§ **INSTRUCTIONS FOR THE TASK**: Two lines below mark the span: the one containing "- op: missing" and the one containing "ratio: 2.31". Set down both, plus every line between, exactly as they stand, and nothing else.

(Stored entries)
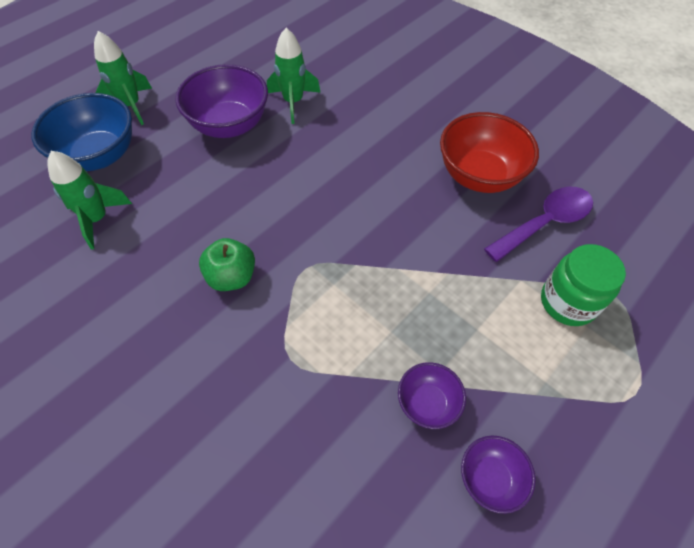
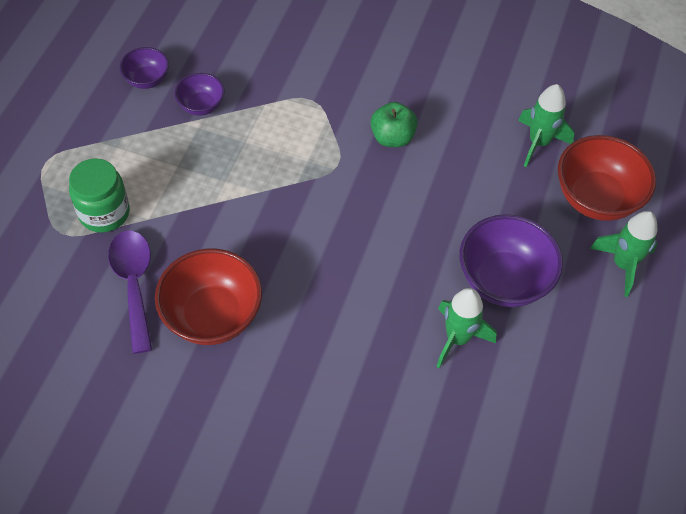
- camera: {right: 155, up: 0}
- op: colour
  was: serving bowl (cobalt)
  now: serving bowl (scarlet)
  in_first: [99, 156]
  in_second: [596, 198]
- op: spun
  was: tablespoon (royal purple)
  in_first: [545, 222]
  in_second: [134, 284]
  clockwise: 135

---

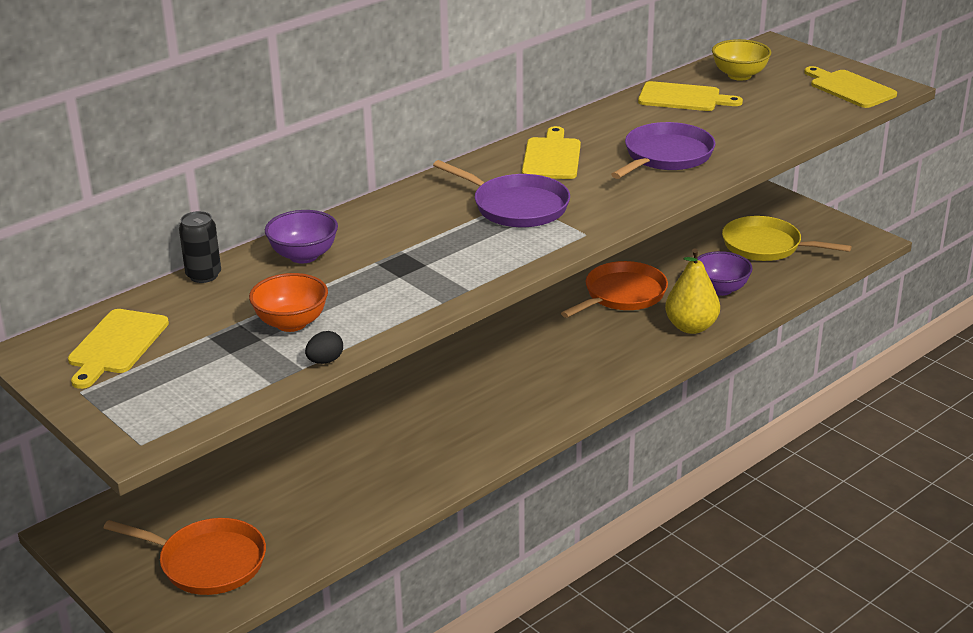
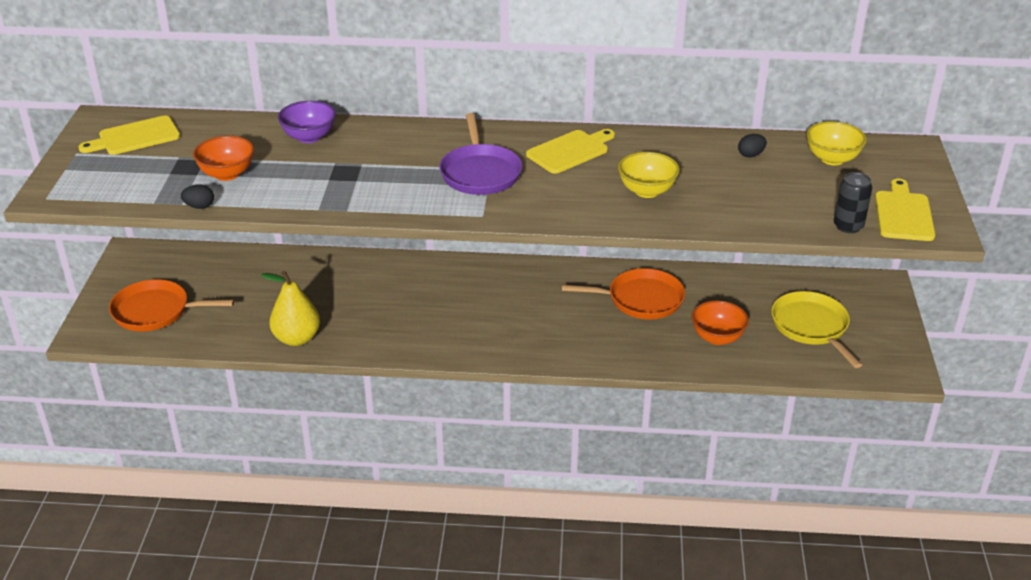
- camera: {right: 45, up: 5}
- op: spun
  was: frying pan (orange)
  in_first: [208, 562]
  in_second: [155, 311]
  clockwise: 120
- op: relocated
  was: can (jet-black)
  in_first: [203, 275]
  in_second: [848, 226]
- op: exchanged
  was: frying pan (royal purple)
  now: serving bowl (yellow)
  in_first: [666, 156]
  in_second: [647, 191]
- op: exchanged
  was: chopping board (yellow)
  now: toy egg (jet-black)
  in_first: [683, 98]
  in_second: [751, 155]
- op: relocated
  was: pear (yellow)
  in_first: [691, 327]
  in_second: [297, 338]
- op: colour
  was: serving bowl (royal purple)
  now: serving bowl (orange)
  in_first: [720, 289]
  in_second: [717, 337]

---

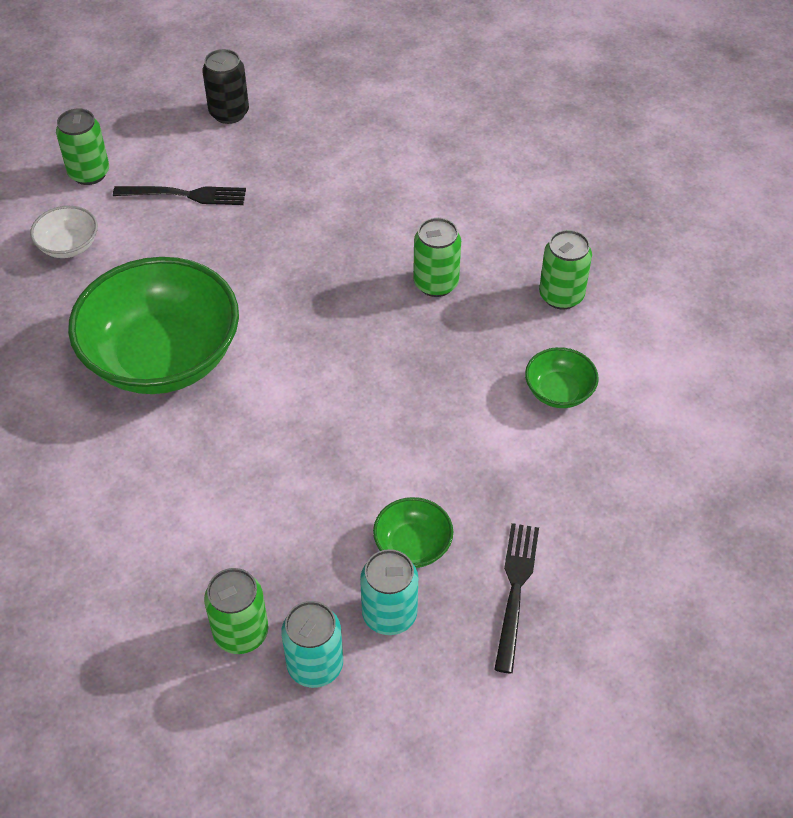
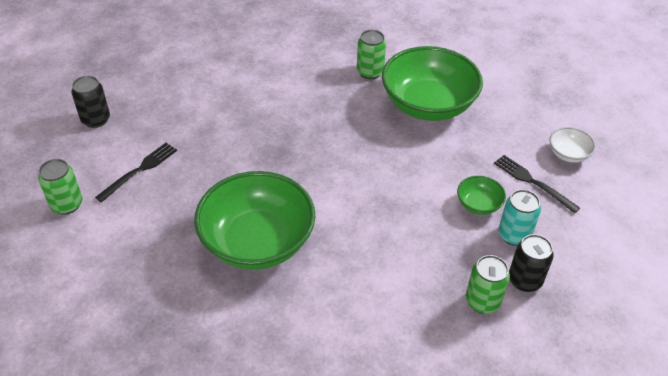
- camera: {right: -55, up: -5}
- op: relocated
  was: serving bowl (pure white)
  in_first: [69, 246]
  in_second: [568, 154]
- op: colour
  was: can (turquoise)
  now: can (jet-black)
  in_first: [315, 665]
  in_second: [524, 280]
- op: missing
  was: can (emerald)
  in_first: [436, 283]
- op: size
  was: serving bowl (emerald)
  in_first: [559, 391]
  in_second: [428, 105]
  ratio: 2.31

§ **RESULT OF THIS EXERCISE**:
- op: missing
  was: can (emerald)
  in_first: [436, 283]
- op: size
  was: serving bowl (emerald)
  in_first: [559, 391]
  in_second: [428, 105]
  ratio: 2.31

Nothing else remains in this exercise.